***** SOURCE INFORMATION *****

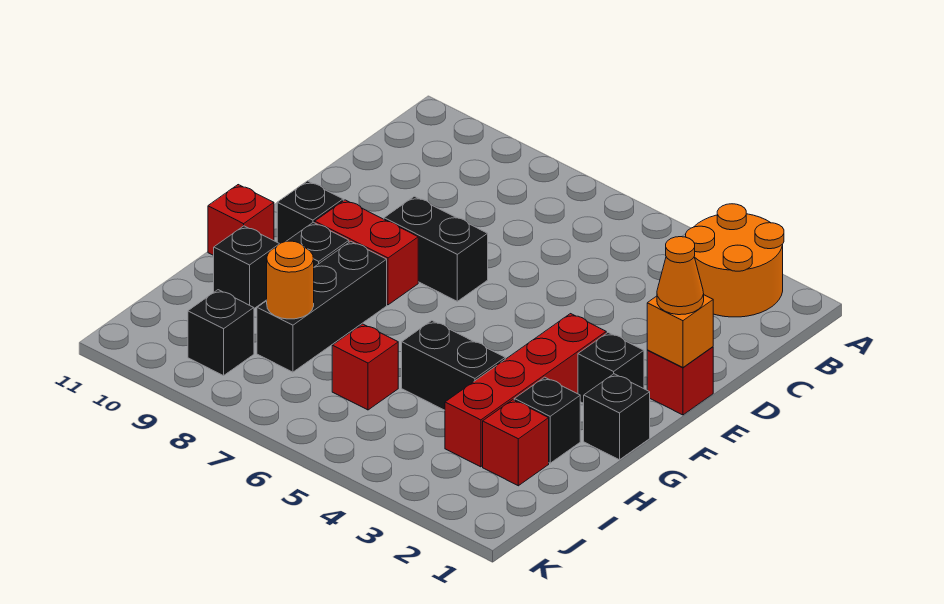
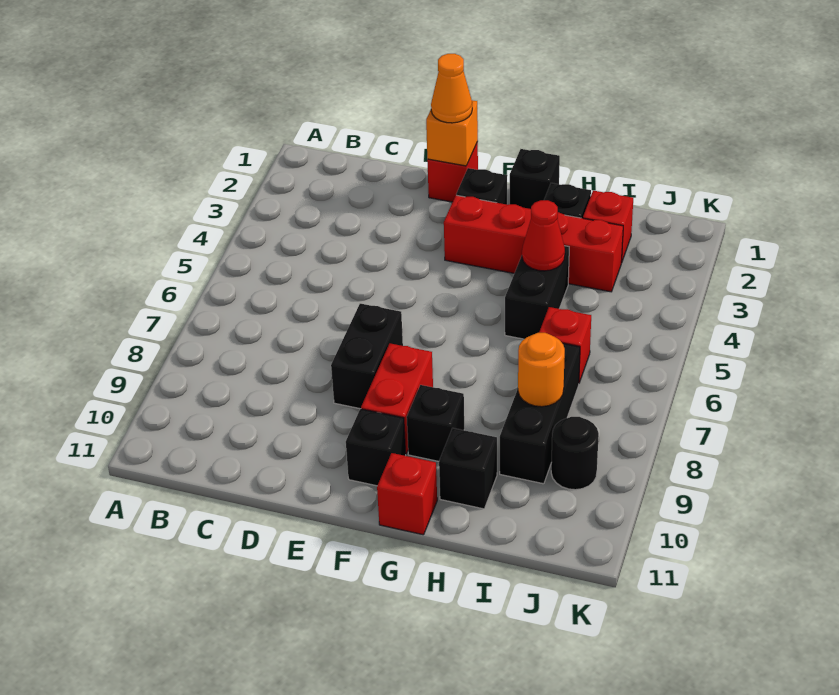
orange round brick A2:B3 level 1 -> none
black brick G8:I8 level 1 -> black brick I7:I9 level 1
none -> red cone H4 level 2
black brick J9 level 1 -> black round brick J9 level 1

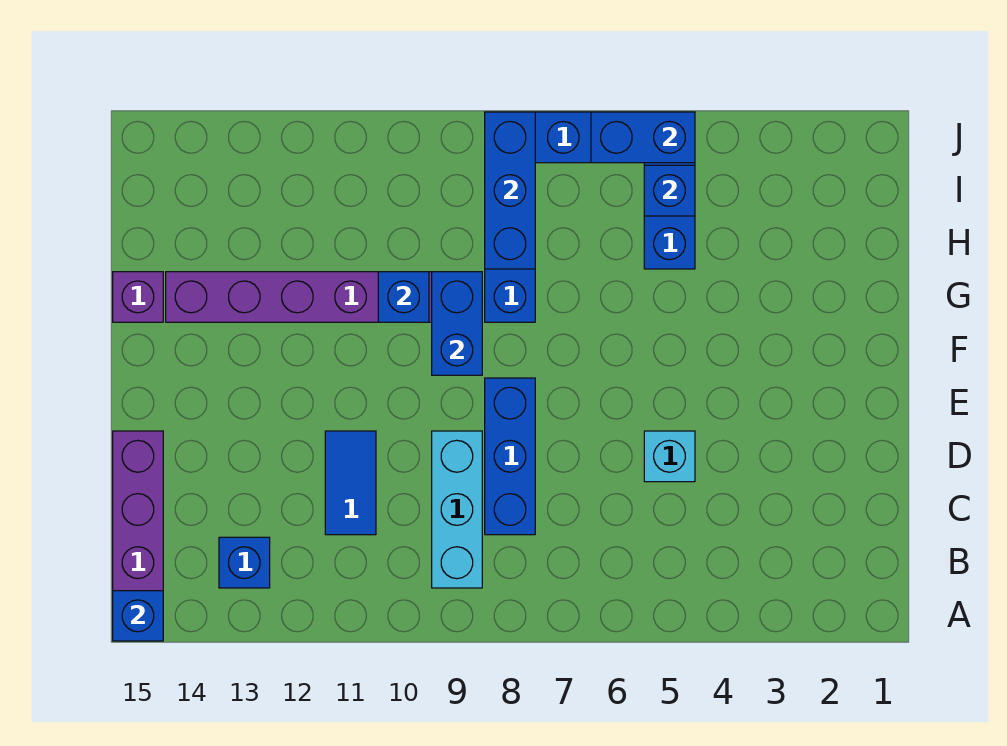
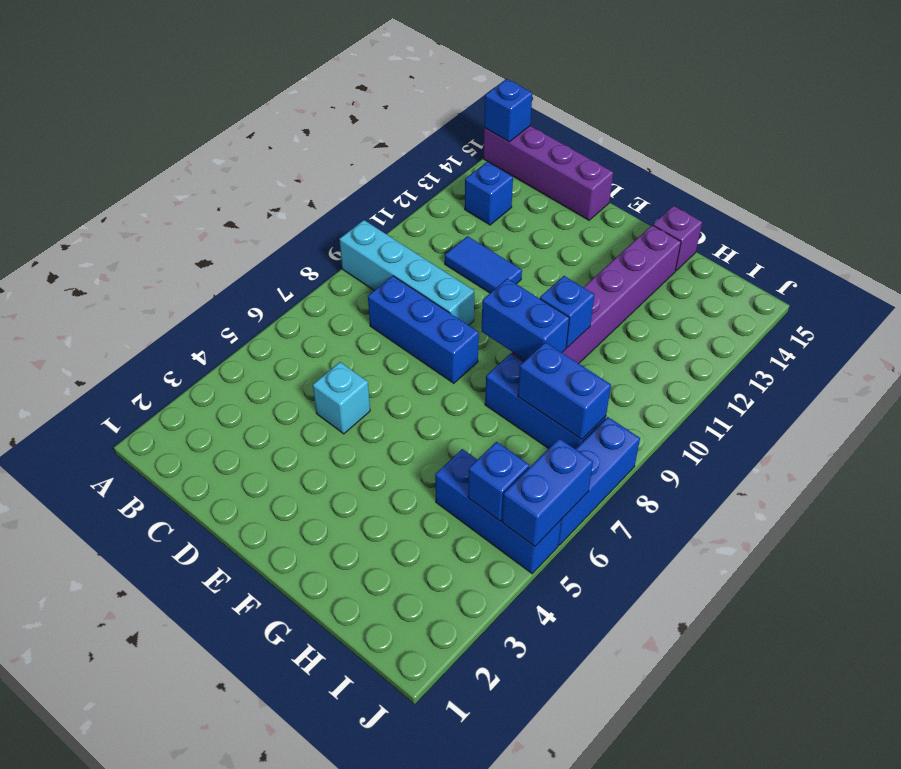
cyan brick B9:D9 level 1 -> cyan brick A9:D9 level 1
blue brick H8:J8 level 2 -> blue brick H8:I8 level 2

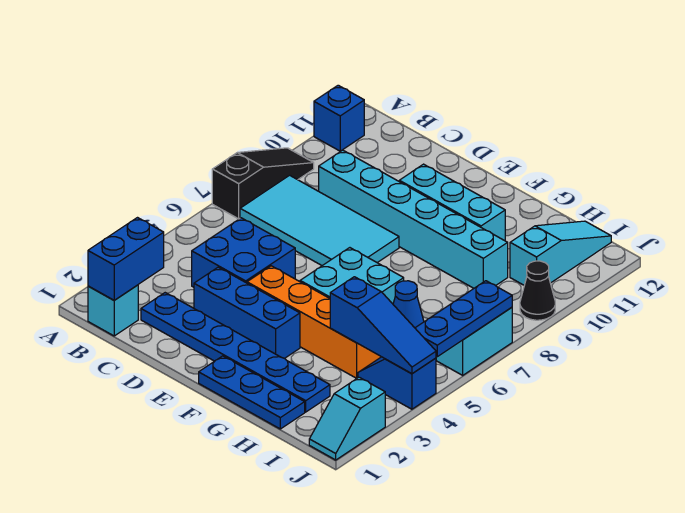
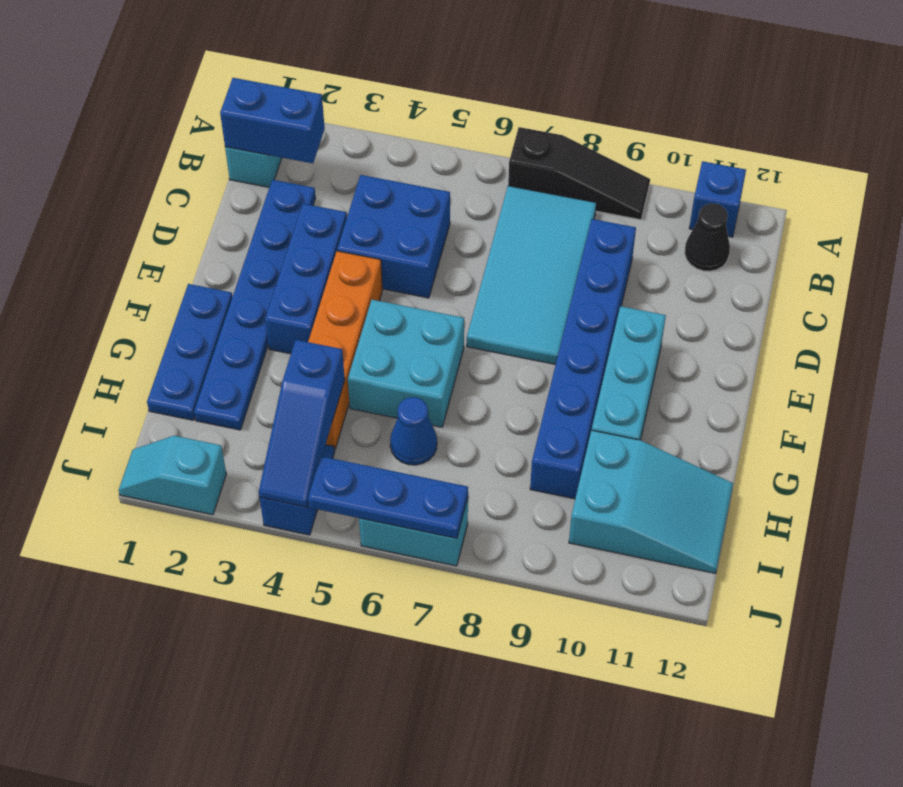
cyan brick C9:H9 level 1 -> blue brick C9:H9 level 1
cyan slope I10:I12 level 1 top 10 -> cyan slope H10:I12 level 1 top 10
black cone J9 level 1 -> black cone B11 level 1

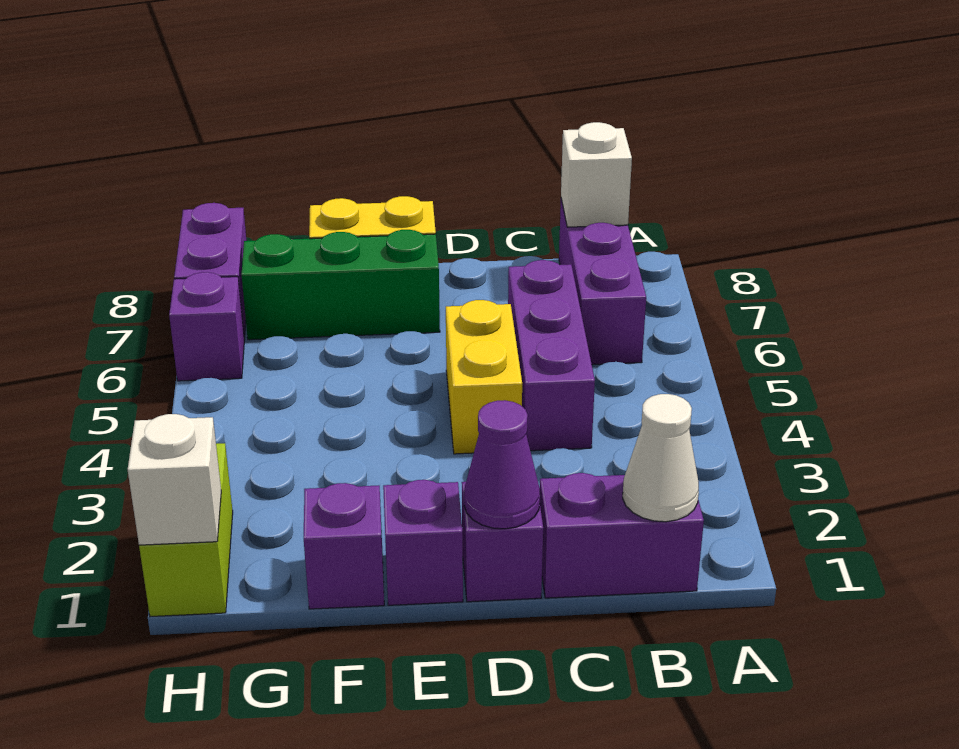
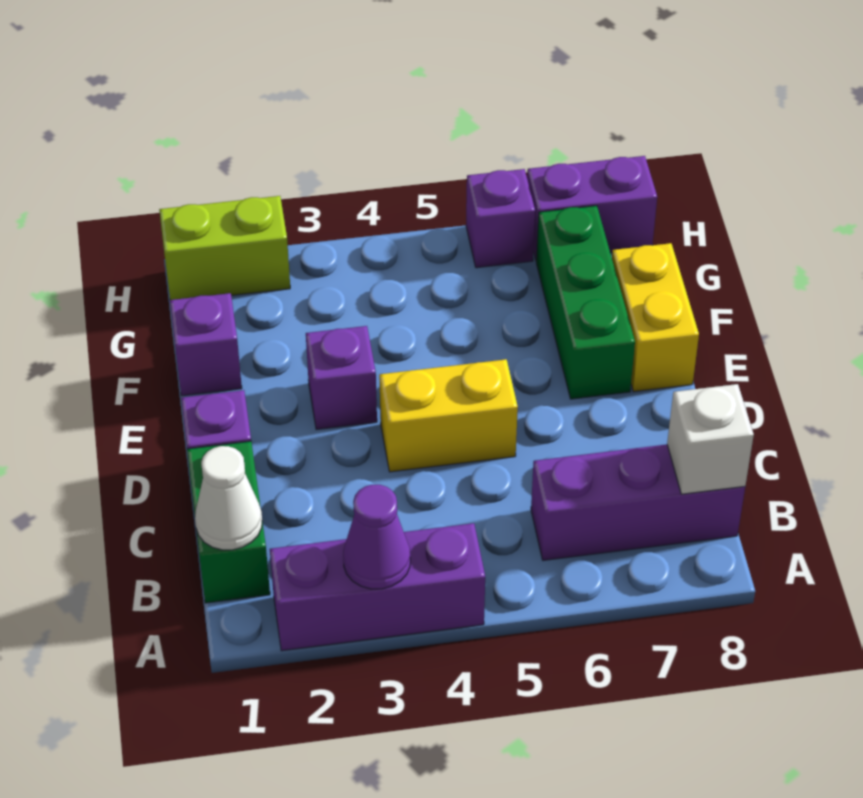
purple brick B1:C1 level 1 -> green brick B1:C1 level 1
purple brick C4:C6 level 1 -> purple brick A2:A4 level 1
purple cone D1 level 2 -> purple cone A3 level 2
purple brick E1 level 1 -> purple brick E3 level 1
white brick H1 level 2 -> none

*****

In the data above, how many lines contain the word "black"? Write the number only.

3